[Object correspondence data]
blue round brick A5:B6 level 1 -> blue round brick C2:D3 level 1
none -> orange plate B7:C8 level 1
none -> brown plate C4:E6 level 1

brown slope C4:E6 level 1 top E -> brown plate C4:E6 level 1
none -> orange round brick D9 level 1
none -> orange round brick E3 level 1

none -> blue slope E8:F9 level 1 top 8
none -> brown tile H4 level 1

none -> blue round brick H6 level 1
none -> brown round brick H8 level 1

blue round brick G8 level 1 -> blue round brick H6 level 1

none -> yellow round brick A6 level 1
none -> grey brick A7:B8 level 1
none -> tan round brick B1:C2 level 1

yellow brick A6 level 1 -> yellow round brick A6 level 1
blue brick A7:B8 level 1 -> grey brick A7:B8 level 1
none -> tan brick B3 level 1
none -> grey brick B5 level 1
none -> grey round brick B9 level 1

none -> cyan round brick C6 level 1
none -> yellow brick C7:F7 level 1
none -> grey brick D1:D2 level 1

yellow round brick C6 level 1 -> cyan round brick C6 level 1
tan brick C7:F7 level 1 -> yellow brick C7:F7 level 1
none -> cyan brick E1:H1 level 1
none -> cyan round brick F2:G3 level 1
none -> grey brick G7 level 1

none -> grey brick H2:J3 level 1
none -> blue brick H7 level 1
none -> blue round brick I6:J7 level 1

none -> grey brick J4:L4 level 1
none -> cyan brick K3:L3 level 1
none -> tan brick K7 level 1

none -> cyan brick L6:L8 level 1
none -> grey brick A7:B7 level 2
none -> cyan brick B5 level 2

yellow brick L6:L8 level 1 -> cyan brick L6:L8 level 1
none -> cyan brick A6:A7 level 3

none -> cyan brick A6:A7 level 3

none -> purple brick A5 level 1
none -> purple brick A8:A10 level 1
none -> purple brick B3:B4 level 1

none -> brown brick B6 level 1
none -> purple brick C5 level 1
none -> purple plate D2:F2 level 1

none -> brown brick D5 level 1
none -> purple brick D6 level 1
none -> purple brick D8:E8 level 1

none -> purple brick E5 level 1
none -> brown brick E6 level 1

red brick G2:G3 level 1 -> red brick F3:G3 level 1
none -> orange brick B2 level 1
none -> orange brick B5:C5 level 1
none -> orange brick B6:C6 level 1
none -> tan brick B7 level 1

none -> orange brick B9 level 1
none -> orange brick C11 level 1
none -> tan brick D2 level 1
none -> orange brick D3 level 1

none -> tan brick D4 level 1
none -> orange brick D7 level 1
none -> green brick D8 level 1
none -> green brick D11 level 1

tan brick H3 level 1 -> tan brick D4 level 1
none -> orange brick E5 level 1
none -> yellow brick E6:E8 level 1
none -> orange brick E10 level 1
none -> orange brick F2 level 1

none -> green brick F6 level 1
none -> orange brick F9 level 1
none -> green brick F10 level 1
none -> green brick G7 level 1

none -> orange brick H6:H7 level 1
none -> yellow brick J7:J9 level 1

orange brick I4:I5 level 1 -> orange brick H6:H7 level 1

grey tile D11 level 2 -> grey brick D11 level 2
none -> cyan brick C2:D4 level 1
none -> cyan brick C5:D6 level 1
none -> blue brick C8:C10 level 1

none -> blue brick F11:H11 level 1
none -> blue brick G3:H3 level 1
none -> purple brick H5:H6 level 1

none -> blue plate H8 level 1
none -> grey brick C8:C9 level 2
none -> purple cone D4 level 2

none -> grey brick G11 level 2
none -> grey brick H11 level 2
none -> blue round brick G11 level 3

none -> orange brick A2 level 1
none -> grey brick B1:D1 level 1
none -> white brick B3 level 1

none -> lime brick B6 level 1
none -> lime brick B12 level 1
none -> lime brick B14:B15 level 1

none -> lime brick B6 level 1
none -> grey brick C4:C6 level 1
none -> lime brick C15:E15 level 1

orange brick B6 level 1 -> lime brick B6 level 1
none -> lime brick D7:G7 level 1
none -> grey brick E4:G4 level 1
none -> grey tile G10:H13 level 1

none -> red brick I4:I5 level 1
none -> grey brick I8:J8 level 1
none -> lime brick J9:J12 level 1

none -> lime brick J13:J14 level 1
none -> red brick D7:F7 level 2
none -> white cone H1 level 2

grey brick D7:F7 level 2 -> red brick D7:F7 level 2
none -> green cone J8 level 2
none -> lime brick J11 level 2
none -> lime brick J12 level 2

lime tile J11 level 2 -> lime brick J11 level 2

■ WORK TO COMPLETE ■
Using the entries above, output exactly the lines between the line holding "none -> blue round brick G11 level 3" and the line holding "none -> lime brick J9:J12 level 1", end lines included, and nothing more.

■ SOLUTION TO THIS EXERCISE ■
none -> blue round brick G11 level 3

none -> orange brick A2 level 1
none -> grey brick B1:D1 level 1
none -> white brick B3 level 1

none -> lime brick B6 level 1
none -> lime brick B12 level 1
none -> lime brick B14:B15 level 1

none -> lime brick B6 level 1
none -> grey brick C4:C6 level 1
none -> lime brick C15:E15 level 1

orange brick B6 level 1 -> lime brick B6 level 1
none -> lime brick D7:G7 level 1
none -> grey brick E4:G4 level 1
none -> grey tile G10:H13 level 1

none -> red brick I4:I5 level 1
none -> grey brick I8:J8 level 1
none -> lime brick J9:J12 level 1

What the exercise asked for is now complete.